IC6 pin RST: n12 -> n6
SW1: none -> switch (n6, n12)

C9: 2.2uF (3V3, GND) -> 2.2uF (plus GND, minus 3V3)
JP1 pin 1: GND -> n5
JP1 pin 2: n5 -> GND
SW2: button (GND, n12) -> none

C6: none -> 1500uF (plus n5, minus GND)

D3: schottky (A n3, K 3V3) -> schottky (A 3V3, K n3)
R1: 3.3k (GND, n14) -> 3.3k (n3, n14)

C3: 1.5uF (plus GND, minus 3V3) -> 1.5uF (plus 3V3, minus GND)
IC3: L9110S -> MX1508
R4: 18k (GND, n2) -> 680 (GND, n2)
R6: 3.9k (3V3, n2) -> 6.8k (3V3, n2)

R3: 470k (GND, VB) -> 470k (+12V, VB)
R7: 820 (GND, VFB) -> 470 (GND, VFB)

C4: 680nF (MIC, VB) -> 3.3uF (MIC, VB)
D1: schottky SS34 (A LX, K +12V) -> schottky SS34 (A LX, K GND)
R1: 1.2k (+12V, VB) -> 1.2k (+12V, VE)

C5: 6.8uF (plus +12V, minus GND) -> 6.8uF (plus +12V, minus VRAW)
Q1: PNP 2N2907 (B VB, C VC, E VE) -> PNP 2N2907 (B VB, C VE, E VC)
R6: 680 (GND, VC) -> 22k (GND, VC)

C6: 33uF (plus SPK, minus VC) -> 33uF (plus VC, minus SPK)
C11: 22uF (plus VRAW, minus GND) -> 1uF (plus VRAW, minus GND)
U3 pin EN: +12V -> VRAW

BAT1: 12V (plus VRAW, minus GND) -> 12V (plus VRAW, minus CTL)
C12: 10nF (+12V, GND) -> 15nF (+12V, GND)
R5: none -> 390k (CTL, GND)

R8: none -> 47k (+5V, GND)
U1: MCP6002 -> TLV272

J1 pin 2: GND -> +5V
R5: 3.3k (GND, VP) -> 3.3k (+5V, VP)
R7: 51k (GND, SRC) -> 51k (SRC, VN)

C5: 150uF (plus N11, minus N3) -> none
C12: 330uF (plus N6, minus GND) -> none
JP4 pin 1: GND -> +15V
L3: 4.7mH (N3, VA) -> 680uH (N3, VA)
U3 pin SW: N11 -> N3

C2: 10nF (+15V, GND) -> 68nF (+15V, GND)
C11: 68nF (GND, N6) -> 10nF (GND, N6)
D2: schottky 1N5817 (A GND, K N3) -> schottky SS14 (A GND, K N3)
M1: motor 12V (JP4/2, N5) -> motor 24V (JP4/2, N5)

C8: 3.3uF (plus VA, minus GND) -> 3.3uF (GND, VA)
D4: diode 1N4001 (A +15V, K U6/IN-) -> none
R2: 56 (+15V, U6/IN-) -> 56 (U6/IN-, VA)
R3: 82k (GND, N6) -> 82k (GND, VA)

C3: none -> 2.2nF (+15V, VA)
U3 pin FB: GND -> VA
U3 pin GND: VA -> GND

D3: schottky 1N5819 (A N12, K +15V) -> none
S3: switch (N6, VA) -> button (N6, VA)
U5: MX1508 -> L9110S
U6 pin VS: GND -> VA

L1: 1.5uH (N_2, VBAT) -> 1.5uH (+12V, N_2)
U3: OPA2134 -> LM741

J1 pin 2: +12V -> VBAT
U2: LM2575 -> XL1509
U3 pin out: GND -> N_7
——————
All of the entries are to be transcribed exactly.

EXERCISE ANSWER:
IC6 pin RST: n12 -> n6
SW1: none -> switch (n6, n12)

C9: 2.2uF (3V3, GND) -> 2.2uF (plus GND, minus 3V3)
JP1 pin 1: GND -> n5
JP1 pin 2: n5 -> GND
SW2: button (GND, n12) -> none

C6: none -> 1500uF (plus n5, minus GND)

D3: schottky (A n3, K 3V3) -> schottky (A 3V3, K n3)
R1: 3.3k (GND, n14) -> 3.3k (n3, n14)

C3: 1.5uF (plus GND, minus 3V3) -> 1.5uF (plus 3V3, minus GND)
IC3: L9110S -> MX1508
R4: 18k (GND, n2) -> 680 (GND, n2)
R6: 3.9k (3V3, n2) -> 6.8k (3V3, n2)

R3: 470k (GND, VB) -> 470k (+12V, VB)
R7: 820 (GND, VFB) -> 470 (GND, VFB)

C4: 680nF (MIC, VB) -> 3.3uF (MIC, VB)
D1: schottky SS34 (A LX, K +12V) -> schottky SS34 (A LX, K GND)
R1: 1.2k (+12V, VB) -> 1.2k (+12V, VE)

C5: 6.8uF (plus +12V, minus GND) -> 6.8uF (plus +12V, minus VRAW)
Q1: PNP 2N2907 (B VB, C VC, E VE) -> PNP 2N2907 (B VB, C VE, E VC)
R6: 680 (GND, VC) -> 22k (GND, VC)

C6: 33uF (plus SPK, minus VC) -> 33uF (plus VC, minus SPK)
C11: 22uF (plus VRAW, minus GND) -> 1uF (plus VRAW, minus GND)
U3 pin EN: +12V -> VRAW

BAT1: 12V (plus VRAW, minus GND) -> 12V (plus VRAW, minus CTL)
C12: 10nF (+12V, GND) -> 15nF (+12V, GND)
R5: none -> 390k (CTL, GND)

R8: none -> 47k (+5V, GND)
U1: MCP6002 -> TLV272

J1 pin 2: GND -> +5V
R5: 3.3k (GND, VP) -> 3.3k (+5V, VP)
R7: 51k (GND, SRC) -> 51k (SRC, VN)

C5: 150uF (plus N11, minus N3) -> none
C12: 330uF (plus N6, minus GND) -> none
JP4 pin 1: GND -> +15V
L3: 4.7mH (N3, VA) -> 680uH (N3, VA)
U3 pin SW: N11 -> N3

C2: 10nF (+15V, GND) -> 68nF (+15V, GND)
C11: 68nF (GND, N6) -> 10nF (GND, N6)
D2: schottky 1N5817 (A GND, K N3) -> schottky SS14 (A GND, K N3)
M1: motor 12V (JP4/2, N5) -> motor 24V (JP4/2, N5)

C8: 3.3uF (plus VA, minus GND) -> 3.3uF (GND, VA)
D4: diode 1N4001 (A +15V, K U6/IN-) -> none
R2: 56 (+15V, U6/IN-) -> 56 (U6/IN-, VA)
R3: 82k (GND, N6) -> 82k (GND, VA)

C3: none -> 2.2nF (+15V, VA)
U3 pin FB: GND -> VA
U3 pin GND: VA -> GND

D3: schottky 1N5819 (A N12, K +15V) -> none
S3: switch (N6, VA) -> button (N6, VA)
U5: MX1508 -> L9110S
U6 pin VS: GND -> VA

L1: 1.5uH (N_2, VBAT) -> 1.5uH (+12V, N_2)
U3: OPA2134 -> LM741

J1 pin 2: +12V -> VBAT
U2: LM2575 -> XL1509
U3 pin out: GND -> N_7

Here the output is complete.